Dataset excerpts =>
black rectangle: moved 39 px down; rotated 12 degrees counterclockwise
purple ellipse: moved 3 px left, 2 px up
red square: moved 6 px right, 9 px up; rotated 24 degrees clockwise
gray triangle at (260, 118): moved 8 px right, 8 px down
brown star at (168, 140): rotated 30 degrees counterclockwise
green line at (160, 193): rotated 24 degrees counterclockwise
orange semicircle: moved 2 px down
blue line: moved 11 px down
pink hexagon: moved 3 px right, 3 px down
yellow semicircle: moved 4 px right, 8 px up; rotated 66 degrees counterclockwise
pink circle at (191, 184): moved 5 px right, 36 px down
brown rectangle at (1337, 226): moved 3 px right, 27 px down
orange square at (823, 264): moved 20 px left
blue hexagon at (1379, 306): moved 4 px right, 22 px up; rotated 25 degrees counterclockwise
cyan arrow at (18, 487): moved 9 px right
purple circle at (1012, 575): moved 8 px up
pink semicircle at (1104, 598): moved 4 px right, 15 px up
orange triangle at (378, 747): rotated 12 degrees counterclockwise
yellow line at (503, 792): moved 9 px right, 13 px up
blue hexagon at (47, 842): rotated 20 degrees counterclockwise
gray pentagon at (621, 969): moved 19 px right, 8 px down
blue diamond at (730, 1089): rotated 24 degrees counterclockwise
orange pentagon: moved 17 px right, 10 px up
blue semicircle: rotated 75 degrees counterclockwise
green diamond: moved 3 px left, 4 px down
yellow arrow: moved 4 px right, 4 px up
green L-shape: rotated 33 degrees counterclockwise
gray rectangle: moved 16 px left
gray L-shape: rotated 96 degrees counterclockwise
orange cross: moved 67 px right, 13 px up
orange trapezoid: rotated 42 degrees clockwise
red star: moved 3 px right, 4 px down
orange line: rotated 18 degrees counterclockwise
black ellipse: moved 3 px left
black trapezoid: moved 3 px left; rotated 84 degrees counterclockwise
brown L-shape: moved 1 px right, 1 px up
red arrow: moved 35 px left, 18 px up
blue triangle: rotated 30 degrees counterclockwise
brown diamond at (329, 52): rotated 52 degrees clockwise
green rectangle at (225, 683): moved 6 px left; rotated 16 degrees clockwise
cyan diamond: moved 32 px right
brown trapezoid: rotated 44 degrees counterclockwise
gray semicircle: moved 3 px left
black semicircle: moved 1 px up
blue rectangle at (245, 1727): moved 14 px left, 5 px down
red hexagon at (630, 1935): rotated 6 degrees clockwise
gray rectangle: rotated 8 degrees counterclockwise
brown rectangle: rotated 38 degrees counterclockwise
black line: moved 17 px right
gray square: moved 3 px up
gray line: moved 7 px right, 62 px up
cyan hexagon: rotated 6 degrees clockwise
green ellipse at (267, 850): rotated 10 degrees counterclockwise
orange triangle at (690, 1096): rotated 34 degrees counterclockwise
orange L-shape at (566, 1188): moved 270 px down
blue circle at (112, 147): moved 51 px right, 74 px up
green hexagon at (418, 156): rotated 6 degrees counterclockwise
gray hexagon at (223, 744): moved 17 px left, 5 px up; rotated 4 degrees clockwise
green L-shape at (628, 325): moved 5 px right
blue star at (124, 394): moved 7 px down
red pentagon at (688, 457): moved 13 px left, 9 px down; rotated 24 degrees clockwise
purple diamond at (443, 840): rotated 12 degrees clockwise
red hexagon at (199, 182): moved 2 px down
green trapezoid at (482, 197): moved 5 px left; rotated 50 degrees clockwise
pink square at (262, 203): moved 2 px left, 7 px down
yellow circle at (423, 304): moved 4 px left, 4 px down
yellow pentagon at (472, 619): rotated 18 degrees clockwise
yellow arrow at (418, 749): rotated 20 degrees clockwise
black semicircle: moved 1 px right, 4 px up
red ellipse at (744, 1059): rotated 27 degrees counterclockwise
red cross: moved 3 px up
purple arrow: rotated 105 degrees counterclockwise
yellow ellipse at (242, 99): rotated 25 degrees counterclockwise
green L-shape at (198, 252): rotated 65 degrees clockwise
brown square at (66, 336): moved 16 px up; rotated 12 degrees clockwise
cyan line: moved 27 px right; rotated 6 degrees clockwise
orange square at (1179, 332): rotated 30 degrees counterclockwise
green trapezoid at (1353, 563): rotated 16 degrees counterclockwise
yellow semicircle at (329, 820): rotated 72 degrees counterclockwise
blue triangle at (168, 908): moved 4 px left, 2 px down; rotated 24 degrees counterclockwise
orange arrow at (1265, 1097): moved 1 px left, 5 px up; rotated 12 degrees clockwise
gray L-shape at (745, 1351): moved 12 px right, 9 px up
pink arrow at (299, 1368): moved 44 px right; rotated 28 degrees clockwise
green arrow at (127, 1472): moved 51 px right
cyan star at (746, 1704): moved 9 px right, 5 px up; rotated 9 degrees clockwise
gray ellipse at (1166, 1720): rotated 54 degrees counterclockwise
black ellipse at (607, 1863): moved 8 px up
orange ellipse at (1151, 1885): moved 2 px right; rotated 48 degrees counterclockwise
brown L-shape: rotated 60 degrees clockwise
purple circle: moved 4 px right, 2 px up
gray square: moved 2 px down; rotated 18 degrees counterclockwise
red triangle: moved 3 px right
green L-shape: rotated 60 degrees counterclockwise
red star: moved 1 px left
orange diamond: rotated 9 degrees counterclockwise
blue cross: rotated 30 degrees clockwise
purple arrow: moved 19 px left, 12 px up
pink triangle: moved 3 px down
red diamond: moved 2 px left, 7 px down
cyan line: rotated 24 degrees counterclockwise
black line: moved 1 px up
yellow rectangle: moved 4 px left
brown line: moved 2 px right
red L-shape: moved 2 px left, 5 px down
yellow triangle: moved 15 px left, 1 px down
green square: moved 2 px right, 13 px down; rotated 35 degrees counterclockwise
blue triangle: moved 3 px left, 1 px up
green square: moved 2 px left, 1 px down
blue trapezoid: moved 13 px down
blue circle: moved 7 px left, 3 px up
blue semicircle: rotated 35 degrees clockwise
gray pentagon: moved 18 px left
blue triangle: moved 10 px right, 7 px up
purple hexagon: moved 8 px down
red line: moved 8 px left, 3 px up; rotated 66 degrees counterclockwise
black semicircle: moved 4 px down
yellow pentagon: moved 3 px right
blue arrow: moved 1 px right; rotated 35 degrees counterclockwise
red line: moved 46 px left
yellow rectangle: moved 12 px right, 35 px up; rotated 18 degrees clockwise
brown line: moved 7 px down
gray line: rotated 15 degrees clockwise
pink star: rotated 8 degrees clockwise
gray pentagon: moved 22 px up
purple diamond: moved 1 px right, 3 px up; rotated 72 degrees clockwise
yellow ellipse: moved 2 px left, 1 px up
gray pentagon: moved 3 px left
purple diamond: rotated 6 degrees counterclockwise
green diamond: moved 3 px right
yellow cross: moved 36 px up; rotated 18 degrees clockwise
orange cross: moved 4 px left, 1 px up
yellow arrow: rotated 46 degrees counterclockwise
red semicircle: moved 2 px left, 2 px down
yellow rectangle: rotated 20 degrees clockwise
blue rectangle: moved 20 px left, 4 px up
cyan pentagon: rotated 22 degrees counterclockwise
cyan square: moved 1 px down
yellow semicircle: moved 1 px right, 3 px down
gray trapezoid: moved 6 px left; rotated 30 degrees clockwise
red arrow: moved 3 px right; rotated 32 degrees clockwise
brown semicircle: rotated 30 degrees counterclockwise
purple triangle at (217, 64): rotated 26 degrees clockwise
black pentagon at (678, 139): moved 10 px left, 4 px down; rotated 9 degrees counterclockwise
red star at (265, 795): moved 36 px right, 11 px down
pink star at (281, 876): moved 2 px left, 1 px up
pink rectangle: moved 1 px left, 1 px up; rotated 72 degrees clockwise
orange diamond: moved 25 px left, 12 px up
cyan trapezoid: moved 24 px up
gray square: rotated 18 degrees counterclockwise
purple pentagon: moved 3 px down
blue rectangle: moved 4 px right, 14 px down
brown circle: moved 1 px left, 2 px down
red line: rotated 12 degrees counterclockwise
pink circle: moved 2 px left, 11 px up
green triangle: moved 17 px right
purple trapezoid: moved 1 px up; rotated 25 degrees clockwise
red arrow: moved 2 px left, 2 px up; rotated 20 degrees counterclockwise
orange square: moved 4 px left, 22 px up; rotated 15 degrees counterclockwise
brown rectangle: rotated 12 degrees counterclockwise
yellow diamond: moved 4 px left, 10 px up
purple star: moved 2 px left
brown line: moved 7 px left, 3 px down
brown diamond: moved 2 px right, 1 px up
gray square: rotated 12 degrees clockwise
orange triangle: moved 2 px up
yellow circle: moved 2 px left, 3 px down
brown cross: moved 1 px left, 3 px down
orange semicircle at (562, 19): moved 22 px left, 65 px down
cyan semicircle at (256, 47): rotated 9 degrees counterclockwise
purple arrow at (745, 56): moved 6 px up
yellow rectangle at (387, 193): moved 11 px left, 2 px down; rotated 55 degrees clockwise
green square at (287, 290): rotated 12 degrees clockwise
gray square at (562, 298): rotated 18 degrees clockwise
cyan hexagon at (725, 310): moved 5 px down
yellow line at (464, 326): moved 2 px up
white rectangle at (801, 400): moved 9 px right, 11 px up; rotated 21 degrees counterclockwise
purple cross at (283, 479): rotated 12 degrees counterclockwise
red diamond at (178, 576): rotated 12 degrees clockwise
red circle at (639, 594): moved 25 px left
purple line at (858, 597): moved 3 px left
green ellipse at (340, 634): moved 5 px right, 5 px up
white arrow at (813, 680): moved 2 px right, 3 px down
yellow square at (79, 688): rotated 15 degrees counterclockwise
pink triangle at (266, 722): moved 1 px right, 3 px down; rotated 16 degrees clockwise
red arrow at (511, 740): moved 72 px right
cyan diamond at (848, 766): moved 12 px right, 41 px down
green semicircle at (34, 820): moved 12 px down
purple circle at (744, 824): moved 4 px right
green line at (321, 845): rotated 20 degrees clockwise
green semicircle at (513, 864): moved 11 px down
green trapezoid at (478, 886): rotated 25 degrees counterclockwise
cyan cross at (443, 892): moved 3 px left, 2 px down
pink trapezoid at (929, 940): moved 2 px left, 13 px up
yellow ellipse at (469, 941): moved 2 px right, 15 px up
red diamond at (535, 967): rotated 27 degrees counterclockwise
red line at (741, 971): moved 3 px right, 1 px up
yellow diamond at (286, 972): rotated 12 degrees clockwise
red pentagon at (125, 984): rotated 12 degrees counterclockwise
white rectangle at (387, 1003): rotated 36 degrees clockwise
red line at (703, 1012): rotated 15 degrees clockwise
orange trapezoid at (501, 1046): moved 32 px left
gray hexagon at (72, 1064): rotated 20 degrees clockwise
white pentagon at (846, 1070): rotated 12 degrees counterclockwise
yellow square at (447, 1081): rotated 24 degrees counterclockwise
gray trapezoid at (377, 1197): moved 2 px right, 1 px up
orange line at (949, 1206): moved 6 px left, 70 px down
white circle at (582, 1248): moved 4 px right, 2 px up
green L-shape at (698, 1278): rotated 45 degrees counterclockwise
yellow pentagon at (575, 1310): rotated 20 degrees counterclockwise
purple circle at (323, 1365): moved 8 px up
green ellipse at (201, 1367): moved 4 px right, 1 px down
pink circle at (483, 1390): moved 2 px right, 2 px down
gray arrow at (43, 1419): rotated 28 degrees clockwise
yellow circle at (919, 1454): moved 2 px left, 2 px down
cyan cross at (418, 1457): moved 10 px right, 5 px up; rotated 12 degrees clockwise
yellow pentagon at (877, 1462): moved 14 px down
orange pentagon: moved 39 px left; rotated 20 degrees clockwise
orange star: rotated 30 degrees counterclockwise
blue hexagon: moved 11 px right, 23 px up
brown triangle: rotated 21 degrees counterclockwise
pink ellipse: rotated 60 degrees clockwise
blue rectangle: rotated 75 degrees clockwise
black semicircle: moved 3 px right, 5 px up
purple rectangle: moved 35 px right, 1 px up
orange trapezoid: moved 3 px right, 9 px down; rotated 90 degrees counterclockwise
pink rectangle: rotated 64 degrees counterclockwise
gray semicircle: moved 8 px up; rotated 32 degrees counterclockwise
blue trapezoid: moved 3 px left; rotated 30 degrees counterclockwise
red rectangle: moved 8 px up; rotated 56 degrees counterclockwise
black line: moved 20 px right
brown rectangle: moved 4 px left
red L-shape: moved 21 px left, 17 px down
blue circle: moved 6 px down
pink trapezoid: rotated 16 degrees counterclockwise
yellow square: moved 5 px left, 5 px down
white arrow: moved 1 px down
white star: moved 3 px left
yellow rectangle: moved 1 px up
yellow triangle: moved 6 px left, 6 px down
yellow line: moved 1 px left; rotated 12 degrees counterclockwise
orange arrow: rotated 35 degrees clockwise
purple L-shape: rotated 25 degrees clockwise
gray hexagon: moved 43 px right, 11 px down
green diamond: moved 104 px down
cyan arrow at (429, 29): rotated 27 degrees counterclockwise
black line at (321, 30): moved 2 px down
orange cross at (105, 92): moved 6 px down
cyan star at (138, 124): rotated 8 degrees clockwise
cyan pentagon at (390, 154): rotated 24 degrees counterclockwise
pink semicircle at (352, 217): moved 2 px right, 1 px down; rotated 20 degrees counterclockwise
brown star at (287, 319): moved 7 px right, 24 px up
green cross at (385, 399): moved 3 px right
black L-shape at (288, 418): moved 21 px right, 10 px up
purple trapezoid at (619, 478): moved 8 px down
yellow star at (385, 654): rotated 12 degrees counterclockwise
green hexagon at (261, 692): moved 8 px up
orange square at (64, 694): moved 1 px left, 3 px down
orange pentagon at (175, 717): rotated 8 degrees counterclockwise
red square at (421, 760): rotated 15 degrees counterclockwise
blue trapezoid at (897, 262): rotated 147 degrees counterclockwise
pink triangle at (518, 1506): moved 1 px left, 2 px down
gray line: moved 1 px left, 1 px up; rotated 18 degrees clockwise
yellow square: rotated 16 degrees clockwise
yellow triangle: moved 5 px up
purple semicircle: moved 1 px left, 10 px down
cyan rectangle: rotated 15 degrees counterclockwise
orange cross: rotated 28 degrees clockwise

Instructions for the task => Only the lines above from the one with "gray line: rotated 15 degrees clockwise" through the one with "yellow ellipse: moved 2 px left, 1 px up" should be duplicated, character for character.

Solution to the problem =>
gray line: rotated 15 degrees clockwise
pink star: rotated 8 degrees clockwise
gray pentagon: moved 22 px up
purple diamond: moved 1 px right, 3 px up; rotated 72 degrees clockwise
yellow ellipse: moved 2 px left, 1 px up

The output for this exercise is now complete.